Action item:
The entries are to be output word for word, with the pictures omitted.

= = =

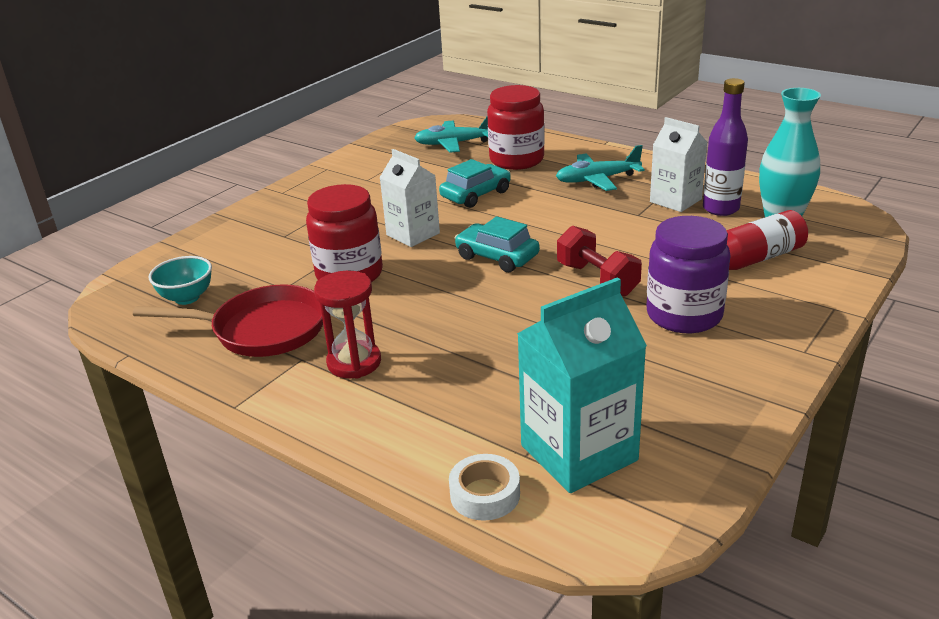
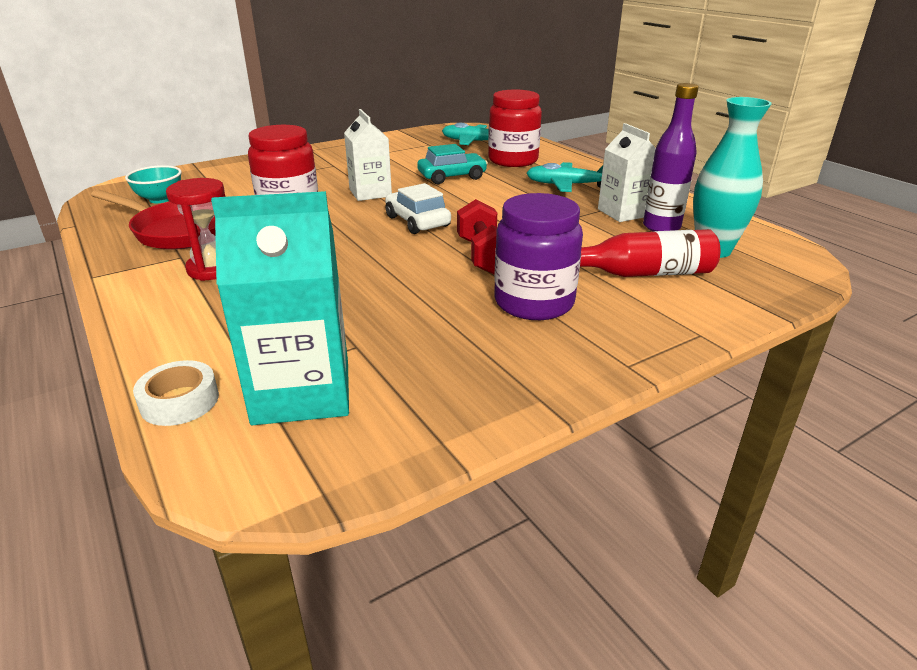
camera: 20 degrees right, 0 degrees up
(497, 257) = (417, 221): turquoise car -> white car

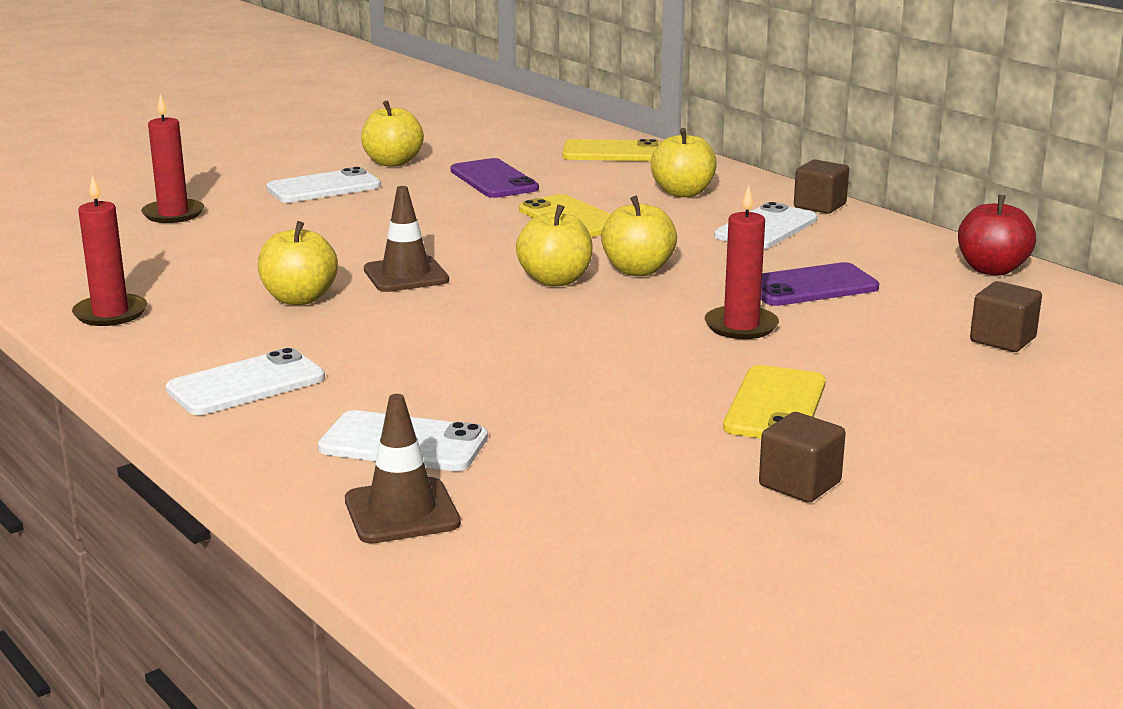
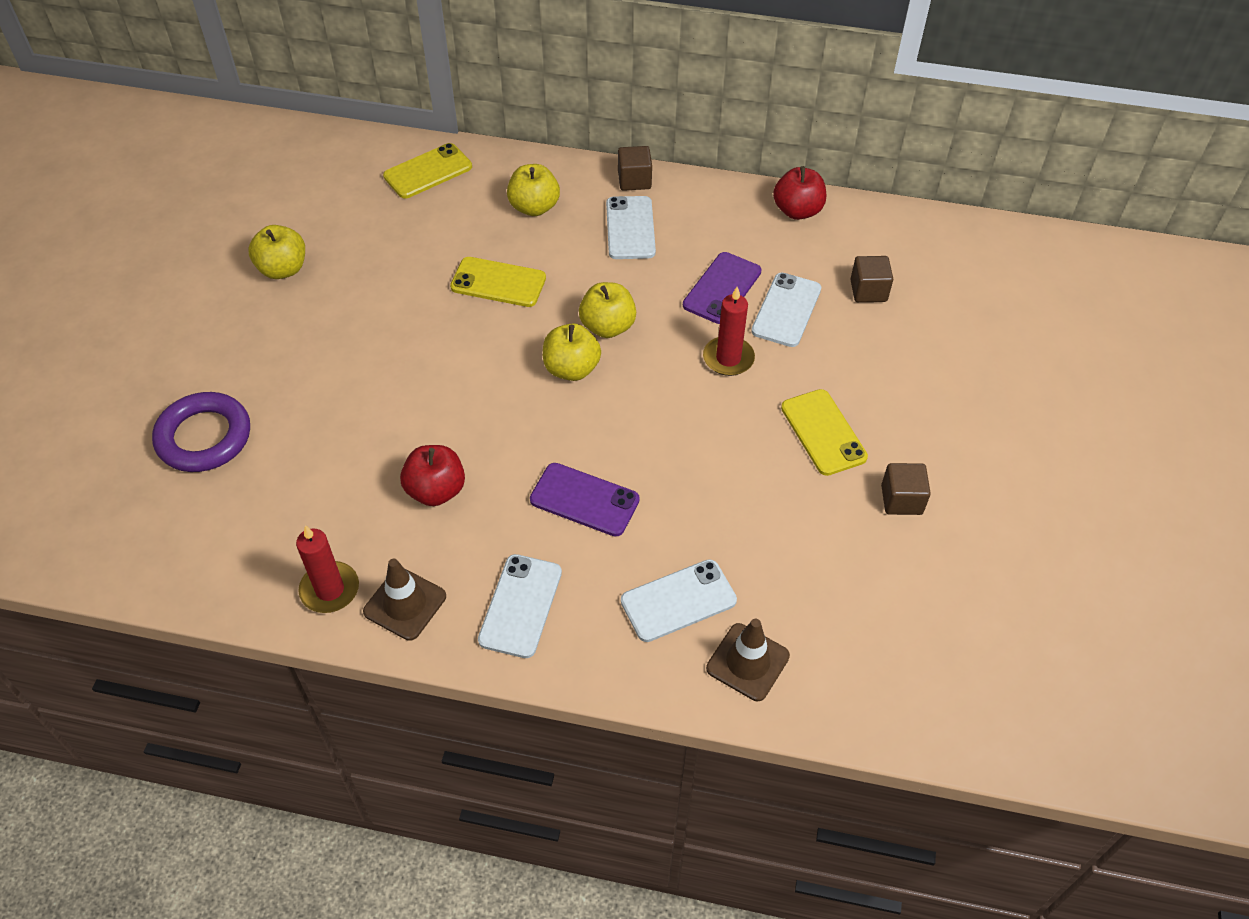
camera: 40 degrees left, 30 degrees up
(173, 214) = (204, 437): red candle -> purple ring
(299, 298) = (436, 490): yellow apple -> red apple
(323, 187) = (274, 334): white phone -> white phone (786, 310)
(406, 275) = (472, 419): brown traffic cone -> brown traffic cone (405, 604)
(494, 180) = (387, 256): purple phone -> purple phone (584, 500)

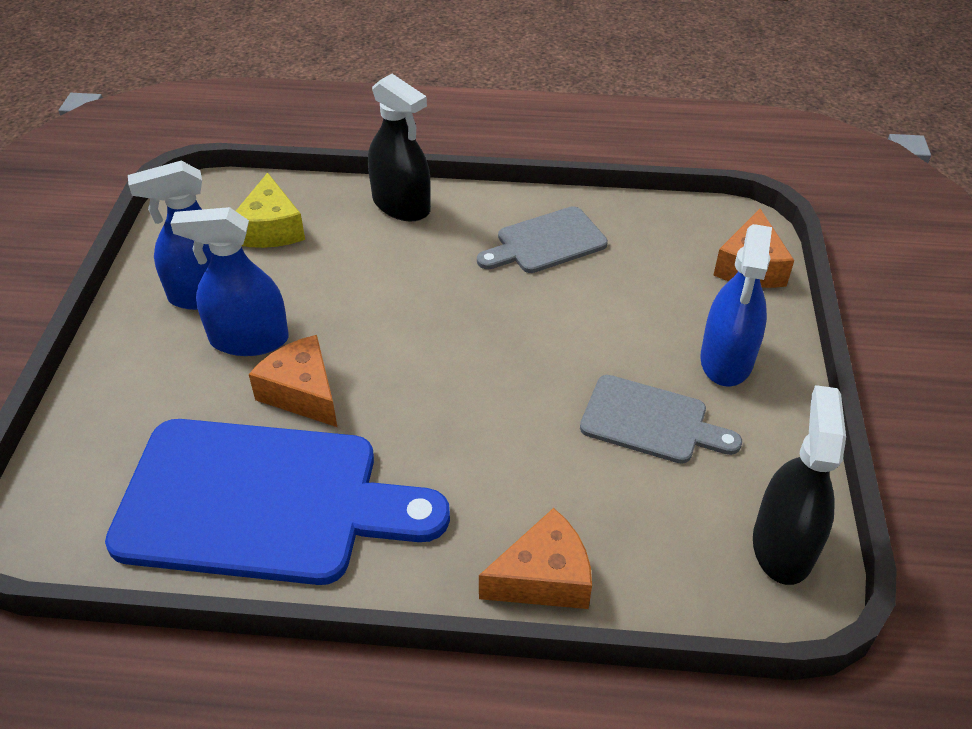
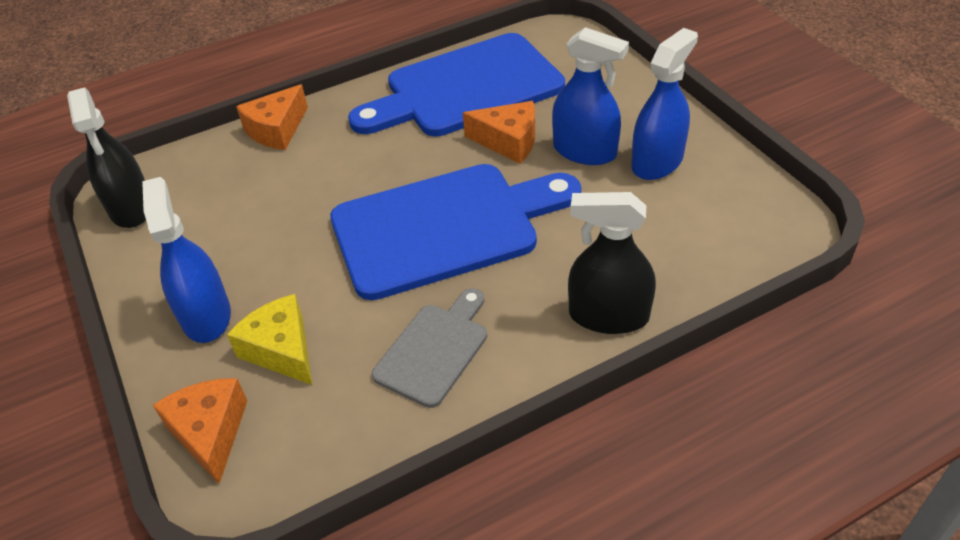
camera: 150 degrees right, 0 degrees up
(249, 339) = (584, 151): blue spray bottle -> blue spray bottle turned 60 degrees clockwise
(271, 229) = (686, 231): yellow cheese -> yellow cheese (281, 350)
(454, 332) = (444, 227): none -> blue cutting board
(650, 421) = (251, 238): grey cutting board -> none

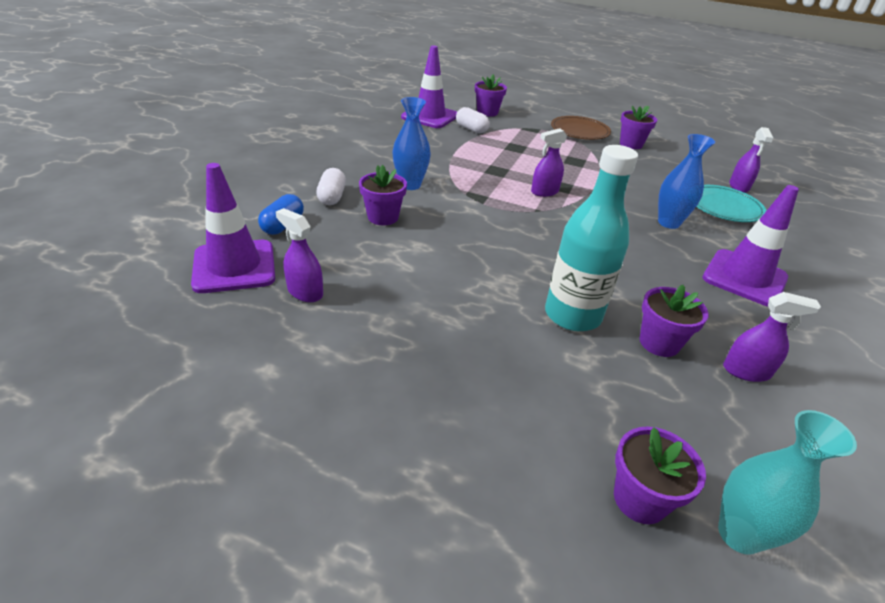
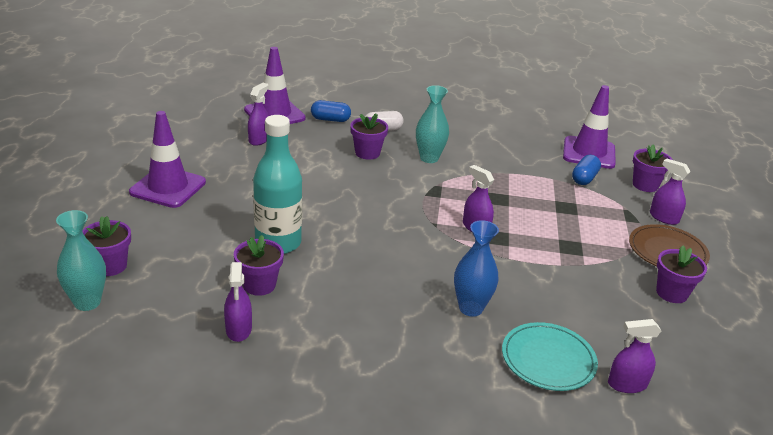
camera: 75 degrees right, 5 degrees down
(410, 185) = (429, 158): blue vase -> turquoise vase
(471, 129) = (584, 178): white capsule -> blue capsule
(535, 120) = (663, 218): none -> purple spray bottle
(744, 278) = (387, 352): purple traffic cone -> purple traffic cone (168, 187)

= = =

Answer to the problem:
camera: 20 degrees right, 0 degrees up
(497, 257) = (417, 221): turquoise car -> white car

camera: 40 degrees left, 30 degrees up
(173, 214) = (204, 437): red candle -> purple ring
(299, 298) = (436, 490): yellow apple -> red apple
(323, 187) = (274, 334): white phone -> white phone (786, 310)
(406, 275) = (472, 419): brown traffic cone -> brown traffic cone (405, 604)
(494, 180) = (387, 256): purple phone -> purple phone (584, 500)

camera: 150 degrees right, 0 degrees up
(249, 339) = (584, 151): blue spray bottle -> blue spray bottle turned 60 degrees clockwise
(271, 229) = (686, 231): yellow cheese -> yellow cheese (281, 350)
(454, 332) = (444, 227): none -> blue cutting board
(650, 421) = (251, 238): grey cutting board -> none

camera: 75 degrees right, 5 degrees down
(410, 185) = (429, 158): blue vase -> turquoise vase
(471, 129) = (584, 178): white capsule -> blue capsule
(535, 120) = (663, 218): none -> purple spray bottle
(744, 278) = (387, 352): purple traffic cone -> purple traffic cone (168, 187)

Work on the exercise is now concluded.